Data extracted from a collection:
***
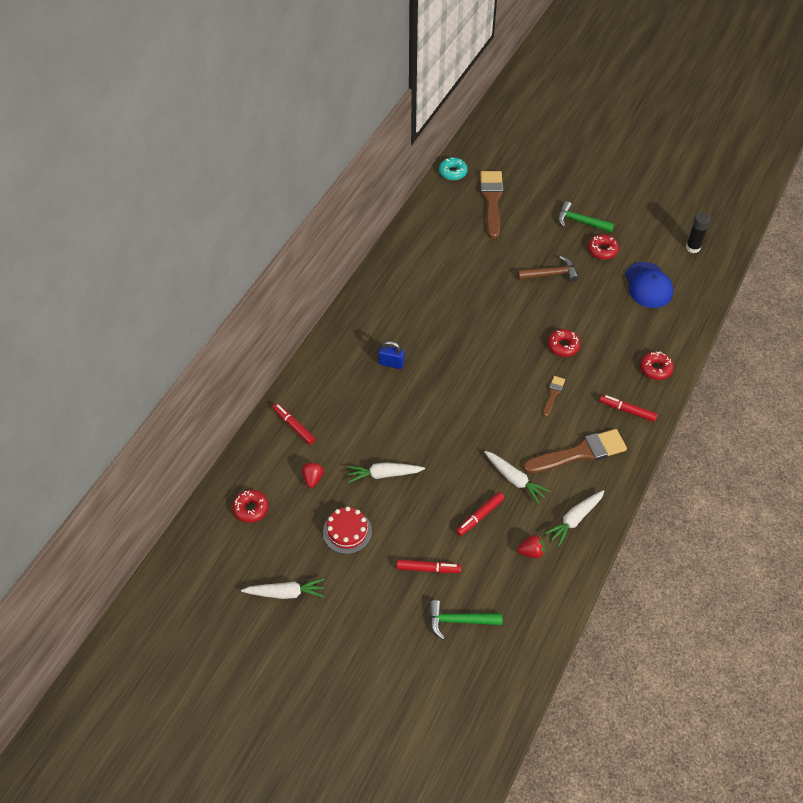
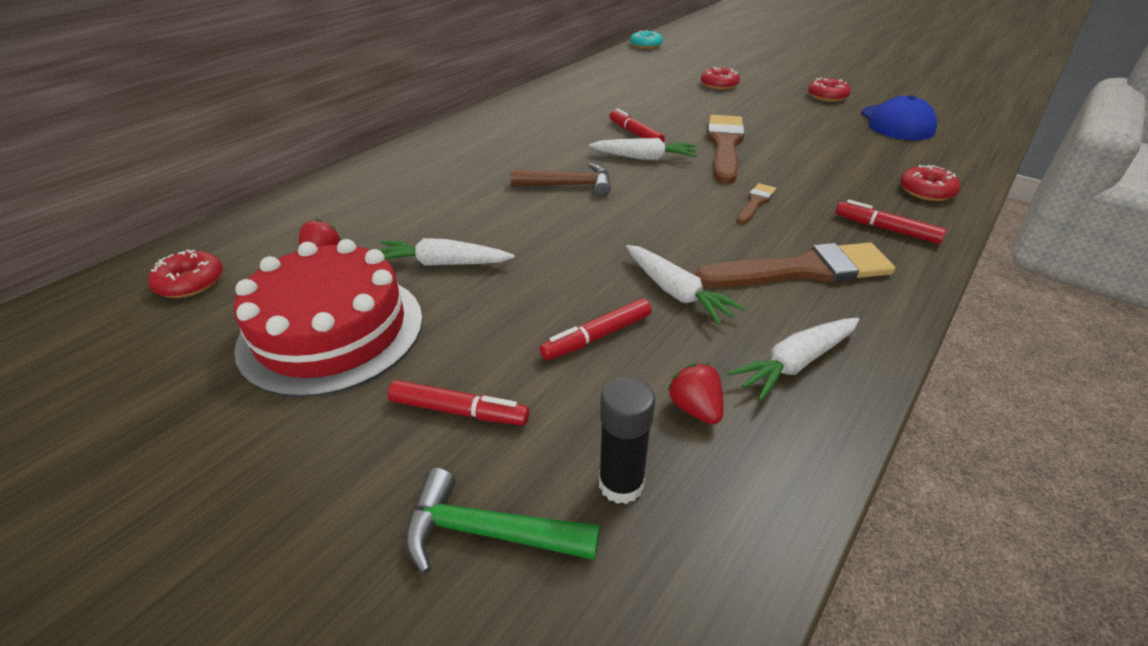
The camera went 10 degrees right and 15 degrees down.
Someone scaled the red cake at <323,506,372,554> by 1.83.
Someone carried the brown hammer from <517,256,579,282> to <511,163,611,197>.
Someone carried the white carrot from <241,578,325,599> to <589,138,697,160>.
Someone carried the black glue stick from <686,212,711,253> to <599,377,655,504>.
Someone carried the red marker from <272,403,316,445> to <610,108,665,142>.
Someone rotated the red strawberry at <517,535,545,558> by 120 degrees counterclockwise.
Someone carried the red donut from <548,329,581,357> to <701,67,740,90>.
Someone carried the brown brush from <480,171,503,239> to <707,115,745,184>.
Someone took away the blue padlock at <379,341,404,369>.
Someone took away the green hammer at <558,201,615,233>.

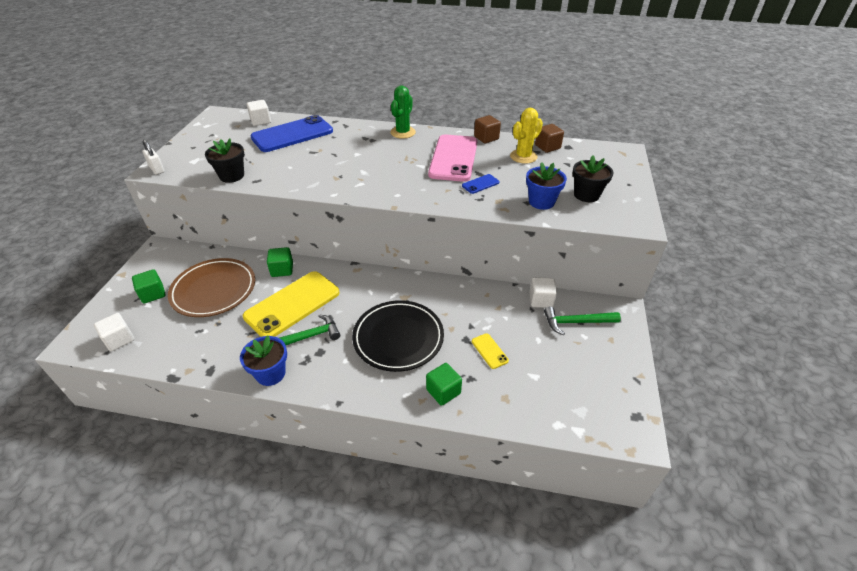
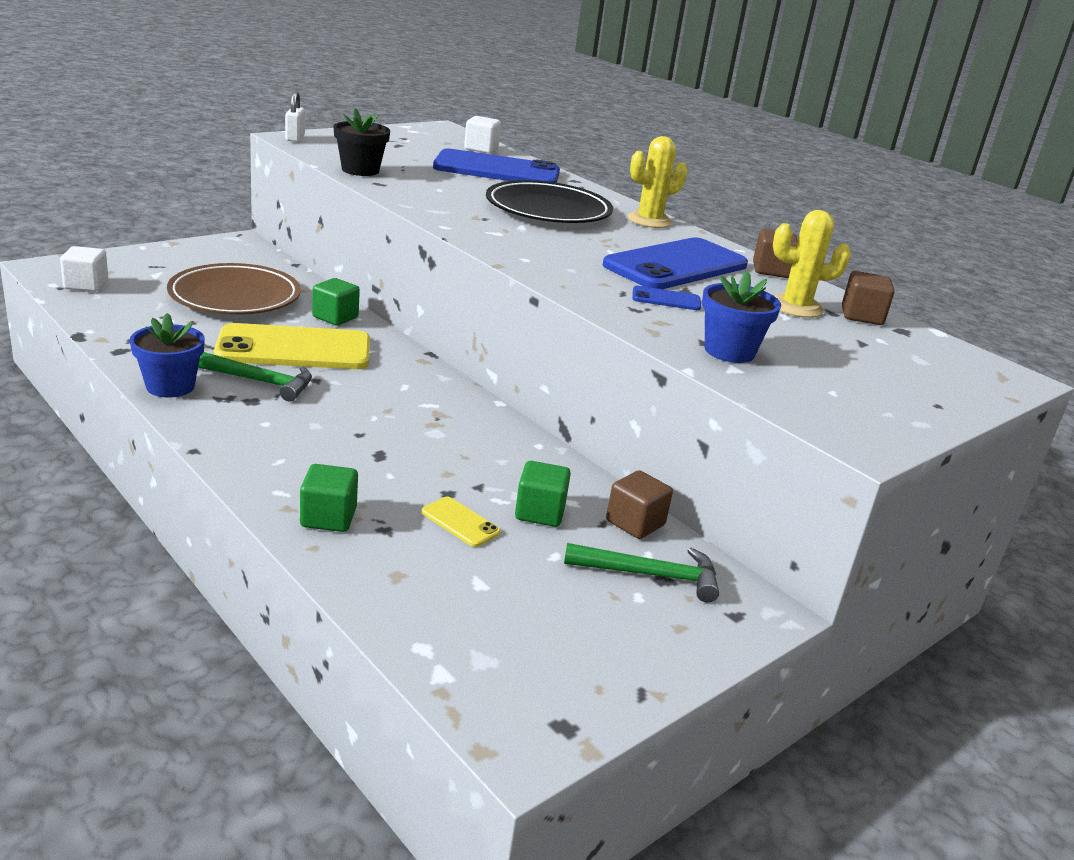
The camera went 35 degrees right and 15 degrees down.
Someone rotated the yellow phone at <472,333,509,369> by 60 degrees counterclockwise.
Someone carried the black plate from <352,300,444,372> to <486,180,613,223>.
Someone carried the green cube from <132,269,166,304> to <515,461,571,527>.
Someone rotated the green hammer at <544,306,621,335> by 150 degrees clockwise.
Someone repainted the pink phone at <428,134,477,182>, which became the blue phone at <603,237,748,289>.
Someone repainted the white cube at <529,277,557,308>, which became the brown cube at <606,470,673,539>.
Someone repainted the green cactus at <390,86,416,139>, which became the yellow cactus at <628,136,687,228>.
Someone took away the black flower pot at <572,155,614,202>.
***
▸ Task requirements
Take the stretch of lines above from the one containing "Someone carried the black glue" through the one containing "Someone took away the blue" and repeat it exactly, adding no other line.

▸ Exercise response
Someone carried the black glue stick from <686,212,711,253> to <599,377,655,504>.
Someone carried the red marker from <272,403,316,445> to <610,108,665,142>.
Someone rotated the red strawberry at <517,535,545,558> by 120 degrees counterclockwise.
Someone carried the red donut from <548,329,581,357> to <701,67,740,90>.
Someone carried the brown brush from <480,171,503,239> to <707,115,745,184>.
Someone took away the blue padlock at <379,341,404,369>.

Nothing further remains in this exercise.